→ **EXERCISE DETAILS**: Restate word for word the lines in the listing below, starting at the line containing "(391, 192) = (604, 243): white" and ending at the line containing "(463, 286) = (404, 386): brown", both included; leave out the rest.

→ **INPUT DATA**:
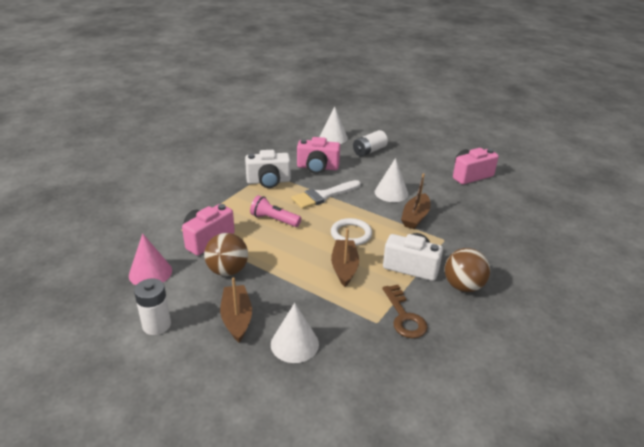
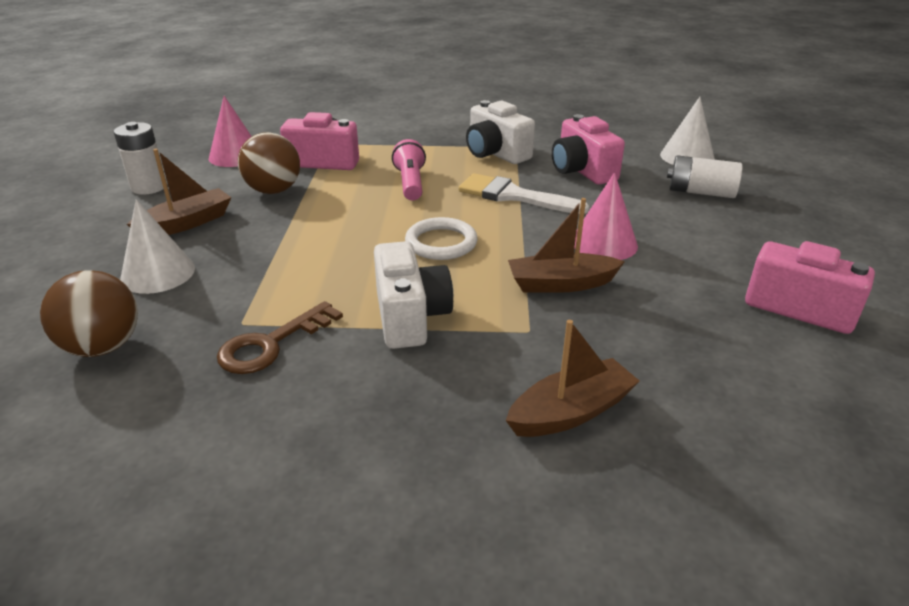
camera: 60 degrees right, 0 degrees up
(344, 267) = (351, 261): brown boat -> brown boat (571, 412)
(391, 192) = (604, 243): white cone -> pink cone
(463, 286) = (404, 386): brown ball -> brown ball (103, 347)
* * *
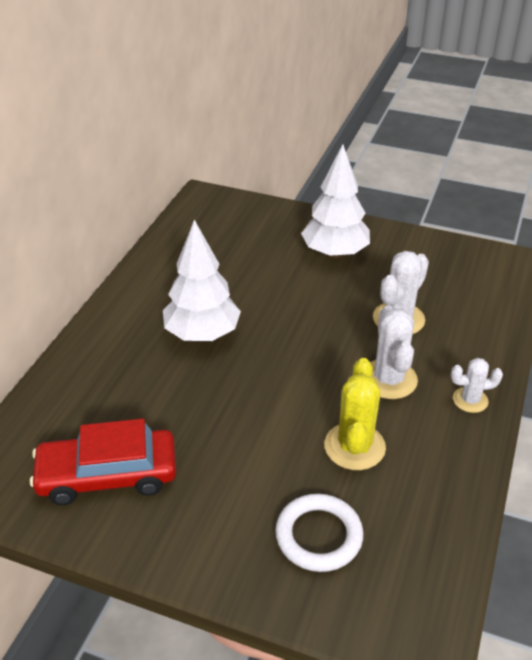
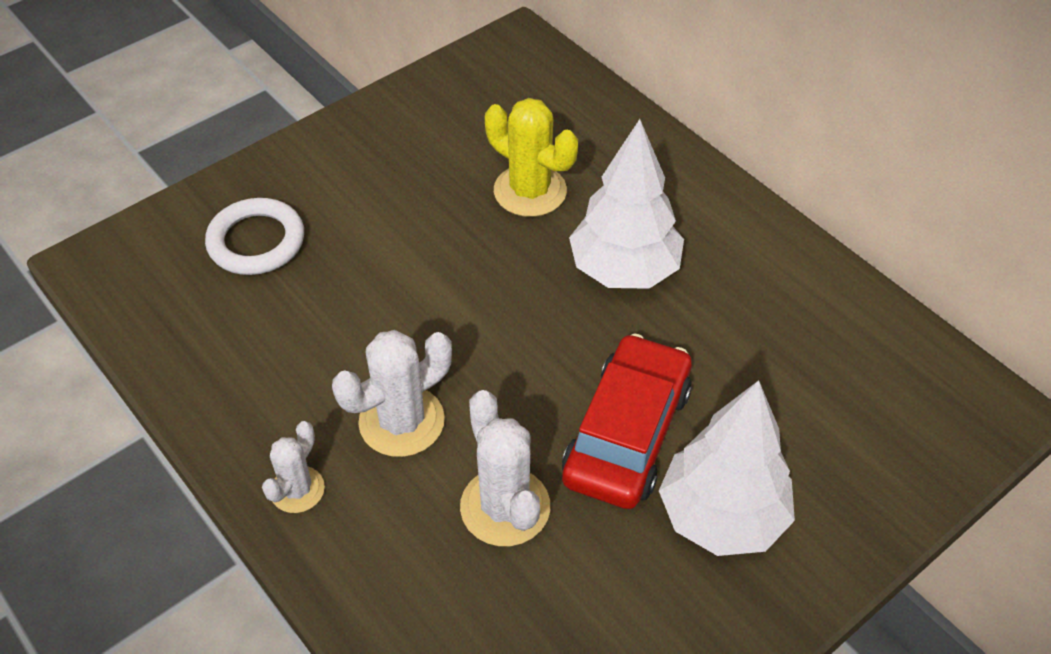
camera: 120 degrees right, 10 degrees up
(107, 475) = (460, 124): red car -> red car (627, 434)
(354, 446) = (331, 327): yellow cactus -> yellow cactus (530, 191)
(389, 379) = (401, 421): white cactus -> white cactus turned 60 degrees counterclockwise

→ **TASK RESULT**:
(391, 192) = (604, 243): white cone -> pink cone
(463, 286) = (404, 386): brown ball -> brown ball (103, 347)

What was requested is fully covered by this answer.